## WORK TO COMPLETE
Go through the data and count each line that has the string "VRAW". Give that count alone.

## DATASET EXCERPTS
----
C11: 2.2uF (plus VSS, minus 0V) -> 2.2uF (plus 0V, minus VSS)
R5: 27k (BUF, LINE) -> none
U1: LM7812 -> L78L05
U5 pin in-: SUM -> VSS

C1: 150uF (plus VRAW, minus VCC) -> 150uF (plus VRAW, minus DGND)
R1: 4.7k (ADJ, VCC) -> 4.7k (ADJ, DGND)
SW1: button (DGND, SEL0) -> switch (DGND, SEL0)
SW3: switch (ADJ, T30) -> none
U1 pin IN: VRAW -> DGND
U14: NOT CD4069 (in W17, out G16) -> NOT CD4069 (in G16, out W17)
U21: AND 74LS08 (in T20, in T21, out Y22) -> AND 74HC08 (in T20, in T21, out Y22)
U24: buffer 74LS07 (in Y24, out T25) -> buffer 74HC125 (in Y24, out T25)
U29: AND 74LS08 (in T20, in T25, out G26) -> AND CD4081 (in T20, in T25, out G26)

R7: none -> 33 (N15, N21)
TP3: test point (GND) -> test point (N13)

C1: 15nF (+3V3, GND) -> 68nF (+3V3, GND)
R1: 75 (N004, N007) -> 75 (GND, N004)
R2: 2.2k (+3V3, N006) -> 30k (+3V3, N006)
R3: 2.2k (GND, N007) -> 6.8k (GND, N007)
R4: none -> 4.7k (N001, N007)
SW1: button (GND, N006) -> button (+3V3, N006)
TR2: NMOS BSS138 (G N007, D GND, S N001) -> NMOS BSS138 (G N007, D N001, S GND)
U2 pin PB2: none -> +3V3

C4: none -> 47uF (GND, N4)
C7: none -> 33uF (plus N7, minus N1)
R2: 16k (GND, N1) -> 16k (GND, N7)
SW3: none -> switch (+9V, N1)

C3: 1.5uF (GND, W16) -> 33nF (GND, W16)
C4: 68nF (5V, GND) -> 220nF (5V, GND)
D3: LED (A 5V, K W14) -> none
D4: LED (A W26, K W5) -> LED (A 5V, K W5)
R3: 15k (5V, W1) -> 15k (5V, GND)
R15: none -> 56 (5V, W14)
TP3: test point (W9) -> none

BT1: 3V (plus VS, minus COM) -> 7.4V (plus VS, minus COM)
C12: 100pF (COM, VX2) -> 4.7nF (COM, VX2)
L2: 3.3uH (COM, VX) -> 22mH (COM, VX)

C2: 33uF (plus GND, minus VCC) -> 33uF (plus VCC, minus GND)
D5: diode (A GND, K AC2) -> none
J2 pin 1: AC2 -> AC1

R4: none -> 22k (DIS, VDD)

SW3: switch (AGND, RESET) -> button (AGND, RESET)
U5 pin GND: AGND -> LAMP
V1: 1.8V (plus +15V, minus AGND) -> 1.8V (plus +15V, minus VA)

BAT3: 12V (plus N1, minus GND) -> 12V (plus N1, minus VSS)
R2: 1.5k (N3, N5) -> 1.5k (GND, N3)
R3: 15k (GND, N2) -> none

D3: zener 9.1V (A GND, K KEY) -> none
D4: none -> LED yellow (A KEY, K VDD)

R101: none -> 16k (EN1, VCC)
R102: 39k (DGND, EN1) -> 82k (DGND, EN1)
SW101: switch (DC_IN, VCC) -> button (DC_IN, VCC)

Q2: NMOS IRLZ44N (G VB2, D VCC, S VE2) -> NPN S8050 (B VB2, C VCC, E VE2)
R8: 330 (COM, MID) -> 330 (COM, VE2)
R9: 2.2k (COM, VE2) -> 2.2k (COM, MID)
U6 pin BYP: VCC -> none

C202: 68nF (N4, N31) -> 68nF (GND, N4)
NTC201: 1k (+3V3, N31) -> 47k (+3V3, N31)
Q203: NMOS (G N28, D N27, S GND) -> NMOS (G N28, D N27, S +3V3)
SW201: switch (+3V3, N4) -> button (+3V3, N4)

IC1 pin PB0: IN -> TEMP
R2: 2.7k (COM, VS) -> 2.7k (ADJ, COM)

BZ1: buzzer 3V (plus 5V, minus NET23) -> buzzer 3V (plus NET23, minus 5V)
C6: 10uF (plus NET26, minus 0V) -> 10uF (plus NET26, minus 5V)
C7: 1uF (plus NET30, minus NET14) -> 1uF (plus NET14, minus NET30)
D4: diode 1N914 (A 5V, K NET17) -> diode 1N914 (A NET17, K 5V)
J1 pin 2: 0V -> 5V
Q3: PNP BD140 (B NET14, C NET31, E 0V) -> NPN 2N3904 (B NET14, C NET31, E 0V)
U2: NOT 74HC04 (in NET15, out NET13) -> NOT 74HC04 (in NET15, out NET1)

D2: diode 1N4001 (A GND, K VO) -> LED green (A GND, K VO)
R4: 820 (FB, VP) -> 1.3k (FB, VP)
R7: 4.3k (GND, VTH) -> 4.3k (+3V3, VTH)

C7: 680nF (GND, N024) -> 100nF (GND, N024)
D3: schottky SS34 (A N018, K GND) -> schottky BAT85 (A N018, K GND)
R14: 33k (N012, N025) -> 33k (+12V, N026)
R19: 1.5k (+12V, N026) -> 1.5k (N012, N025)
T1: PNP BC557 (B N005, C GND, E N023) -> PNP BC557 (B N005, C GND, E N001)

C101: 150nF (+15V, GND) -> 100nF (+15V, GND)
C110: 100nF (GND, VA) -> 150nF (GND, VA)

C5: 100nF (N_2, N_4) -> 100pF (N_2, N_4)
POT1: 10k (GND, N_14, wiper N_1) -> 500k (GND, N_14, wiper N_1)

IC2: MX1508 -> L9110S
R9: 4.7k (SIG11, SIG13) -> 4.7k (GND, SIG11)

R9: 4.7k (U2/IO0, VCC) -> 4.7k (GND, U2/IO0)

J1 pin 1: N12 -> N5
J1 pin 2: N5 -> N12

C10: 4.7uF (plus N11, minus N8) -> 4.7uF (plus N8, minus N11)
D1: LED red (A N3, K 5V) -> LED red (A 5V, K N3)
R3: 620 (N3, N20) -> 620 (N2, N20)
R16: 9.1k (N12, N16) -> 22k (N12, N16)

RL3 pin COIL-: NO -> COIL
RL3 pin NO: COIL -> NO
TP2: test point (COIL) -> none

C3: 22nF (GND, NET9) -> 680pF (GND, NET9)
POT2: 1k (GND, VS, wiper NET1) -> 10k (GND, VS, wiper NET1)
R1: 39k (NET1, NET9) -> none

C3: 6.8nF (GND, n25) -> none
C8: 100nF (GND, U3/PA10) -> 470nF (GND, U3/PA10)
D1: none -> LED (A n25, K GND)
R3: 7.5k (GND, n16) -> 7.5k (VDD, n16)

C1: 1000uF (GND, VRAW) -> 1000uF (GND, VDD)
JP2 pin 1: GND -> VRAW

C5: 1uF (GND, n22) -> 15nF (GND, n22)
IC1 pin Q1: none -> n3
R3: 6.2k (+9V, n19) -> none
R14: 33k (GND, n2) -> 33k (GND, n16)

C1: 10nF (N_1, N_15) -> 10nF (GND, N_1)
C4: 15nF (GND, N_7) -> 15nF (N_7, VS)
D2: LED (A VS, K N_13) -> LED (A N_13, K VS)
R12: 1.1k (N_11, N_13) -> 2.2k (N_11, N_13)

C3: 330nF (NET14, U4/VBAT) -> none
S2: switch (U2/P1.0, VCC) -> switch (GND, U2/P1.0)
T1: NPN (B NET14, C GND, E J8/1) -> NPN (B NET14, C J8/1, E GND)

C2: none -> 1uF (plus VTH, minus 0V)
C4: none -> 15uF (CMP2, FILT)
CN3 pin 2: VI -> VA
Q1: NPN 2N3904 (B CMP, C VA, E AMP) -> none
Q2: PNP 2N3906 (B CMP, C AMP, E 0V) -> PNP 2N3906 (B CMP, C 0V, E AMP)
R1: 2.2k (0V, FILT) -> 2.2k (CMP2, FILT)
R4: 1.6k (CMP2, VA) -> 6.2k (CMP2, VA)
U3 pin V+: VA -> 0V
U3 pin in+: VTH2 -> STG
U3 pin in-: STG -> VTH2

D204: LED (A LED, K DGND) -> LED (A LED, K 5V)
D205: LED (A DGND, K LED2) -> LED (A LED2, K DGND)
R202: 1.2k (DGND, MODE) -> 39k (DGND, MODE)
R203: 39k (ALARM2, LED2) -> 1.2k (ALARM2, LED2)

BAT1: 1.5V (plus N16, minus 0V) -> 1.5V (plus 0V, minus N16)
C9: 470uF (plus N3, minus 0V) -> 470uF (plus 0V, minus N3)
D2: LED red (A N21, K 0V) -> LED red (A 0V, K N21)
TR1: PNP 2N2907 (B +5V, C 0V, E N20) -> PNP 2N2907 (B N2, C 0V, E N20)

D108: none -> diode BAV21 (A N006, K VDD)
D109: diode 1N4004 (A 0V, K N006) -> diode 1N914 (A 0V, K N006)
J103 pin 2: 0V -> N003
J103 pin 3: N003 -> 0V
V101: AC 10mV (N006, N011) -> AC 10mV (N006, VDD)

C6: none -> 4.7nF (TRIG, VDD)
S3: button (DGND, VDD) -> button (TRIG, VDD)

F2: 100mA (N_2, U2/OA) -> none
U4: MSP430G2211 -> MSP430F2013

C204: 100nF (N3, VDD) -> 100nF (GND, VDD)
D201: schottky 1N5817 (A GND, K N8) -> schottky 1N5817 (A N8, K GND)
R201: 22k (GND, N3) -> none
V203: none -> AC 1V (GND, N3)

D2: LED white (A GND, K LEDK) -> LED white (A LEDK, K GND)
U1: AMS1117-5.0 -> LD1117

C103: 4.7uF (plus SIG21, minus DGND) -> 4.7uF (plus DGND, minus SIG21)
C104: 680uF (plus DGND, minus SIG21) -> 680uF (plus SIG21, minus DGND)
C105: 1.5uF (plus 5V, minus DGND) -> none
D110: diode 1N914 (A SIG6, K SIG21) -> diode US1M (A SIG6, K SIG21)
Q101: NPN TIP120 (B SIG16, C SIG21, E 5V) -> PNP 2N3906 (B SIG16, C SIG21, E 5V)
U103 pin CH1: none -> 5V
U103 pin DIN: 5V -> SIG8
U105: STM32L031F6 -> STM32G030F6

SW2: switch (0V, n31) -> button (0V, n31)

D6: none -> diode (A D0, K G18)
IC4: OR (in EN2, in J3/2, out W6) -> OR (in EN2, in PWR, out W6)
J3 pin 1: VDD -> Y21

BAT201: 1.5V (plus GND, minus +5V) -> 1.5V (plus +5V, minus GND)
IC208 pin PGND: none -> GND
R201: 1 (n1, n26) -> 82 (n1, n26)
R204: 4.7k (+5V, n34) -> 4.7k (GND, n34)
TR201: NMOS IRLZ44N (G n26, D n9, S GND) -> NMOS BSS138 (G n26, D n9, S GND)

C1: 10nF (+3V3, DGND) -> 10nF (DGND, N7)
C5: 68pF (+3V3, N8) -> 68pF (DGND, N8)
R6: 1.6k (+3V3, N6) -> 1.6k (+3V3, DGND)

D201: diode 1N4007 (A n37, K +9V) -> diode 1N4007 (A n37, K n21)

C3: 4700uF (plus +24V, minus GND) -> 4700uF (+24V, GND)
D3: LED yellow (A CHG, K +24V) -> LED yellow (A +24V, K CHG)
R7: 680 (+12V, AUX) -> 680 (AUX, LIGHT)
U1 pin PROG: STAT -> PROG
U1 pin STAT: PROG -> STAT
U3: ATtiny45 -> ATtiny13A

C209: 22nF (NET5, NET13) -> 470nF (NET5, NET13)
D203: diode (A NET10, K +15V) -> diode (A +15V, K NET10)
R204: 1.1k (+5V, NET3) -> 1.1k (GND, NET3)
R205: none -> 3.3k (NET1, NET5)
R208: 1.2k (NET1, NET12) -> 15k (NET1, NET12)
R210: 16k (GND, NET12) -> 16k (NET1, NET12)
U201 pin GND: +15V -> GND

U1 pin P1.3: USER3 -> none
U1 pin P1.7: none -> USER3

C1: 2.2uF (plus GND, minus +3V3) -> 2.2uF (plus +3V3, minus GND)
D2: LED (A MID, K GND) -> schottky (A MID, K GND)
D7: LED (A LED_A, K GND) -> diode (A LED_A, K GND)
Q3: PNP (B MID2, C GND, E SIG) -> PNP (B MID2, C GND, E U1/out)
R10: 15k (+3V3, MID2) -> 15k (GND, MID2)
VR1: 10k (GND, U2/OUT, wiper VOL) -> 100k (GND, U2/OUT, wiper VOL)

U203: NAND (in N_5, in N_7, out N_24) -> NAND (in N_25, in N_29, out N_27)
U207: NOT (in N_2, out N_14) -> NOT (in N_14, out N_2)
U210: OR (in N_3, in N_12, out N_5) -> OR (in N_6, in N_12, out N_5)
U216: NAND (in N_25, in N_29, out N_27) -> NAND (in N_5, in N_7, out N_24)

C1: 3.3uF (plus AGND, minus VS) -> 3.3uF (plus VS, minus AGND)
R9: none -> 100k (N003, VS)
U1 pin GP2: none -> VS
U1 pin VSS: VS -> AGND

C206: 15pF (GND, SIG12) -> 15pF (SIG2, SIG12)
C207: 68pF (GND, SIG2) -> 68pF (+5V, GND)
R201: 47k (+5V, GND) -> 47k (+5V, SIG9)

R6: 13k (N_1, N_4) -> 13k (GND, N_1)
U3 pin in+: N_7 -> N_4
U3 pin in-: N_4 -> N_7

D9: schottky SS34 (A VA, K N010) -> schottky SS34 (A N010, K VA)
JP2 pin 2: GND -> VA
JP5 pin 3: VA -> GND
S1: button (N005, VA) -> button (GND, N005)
----
## ANSWER TO THE EXERCISE
4